What is expected » The listing is to be repeated exactly, and its pictures are to be left out.

Given material »
☆ ☆ ☆ ☆

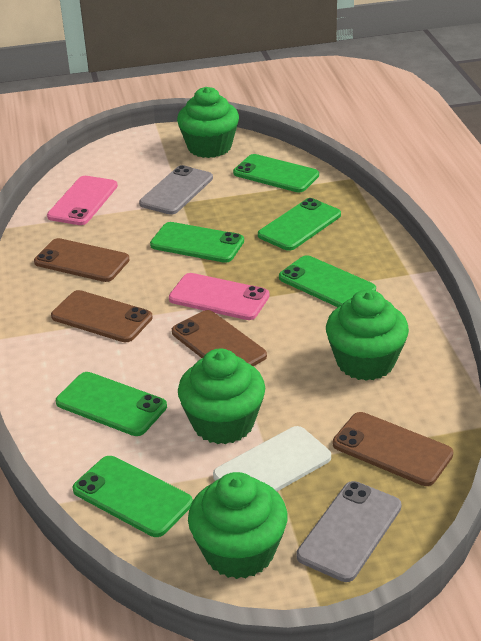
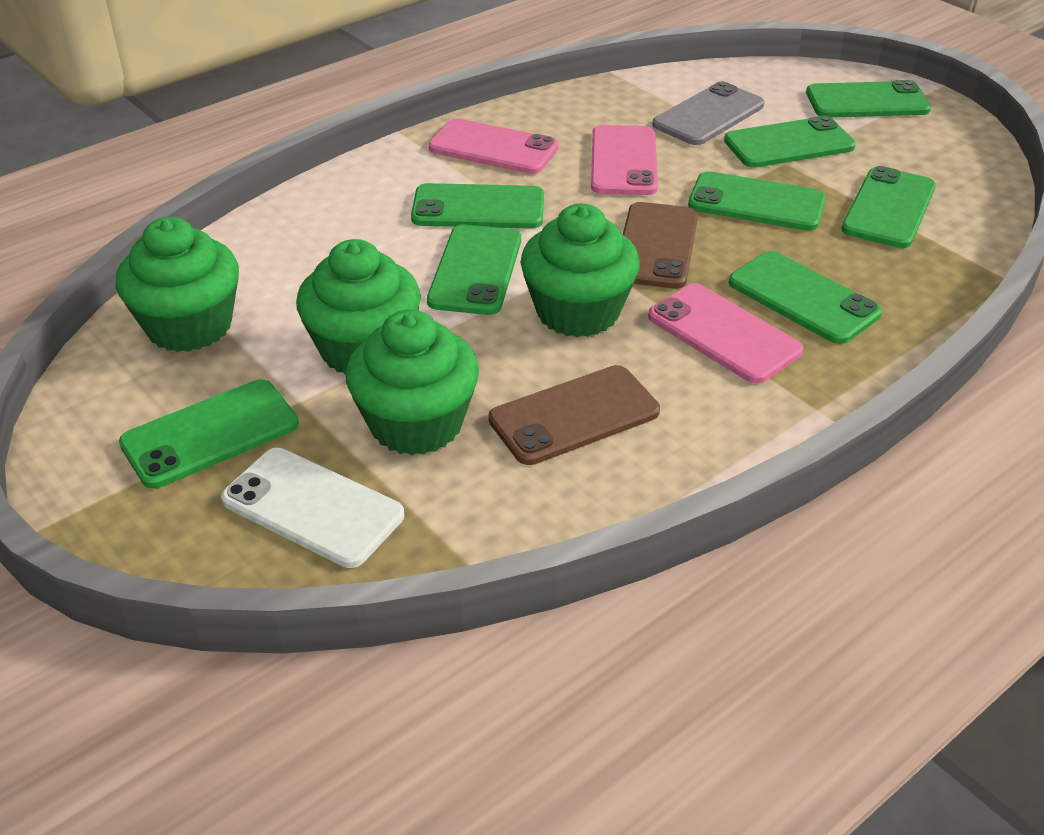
brown phone: 4 -> 2
green phone: 6 -> 8
grey phone: 2 -> 1
pink phone: 2 -> 3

☆ ☆ ☆ ☆

Solution to this task »
brown phone: 4 -> 2
green phone: 6 -> 8
grey phone: 2 -> 1
pink phone: 2 -> 3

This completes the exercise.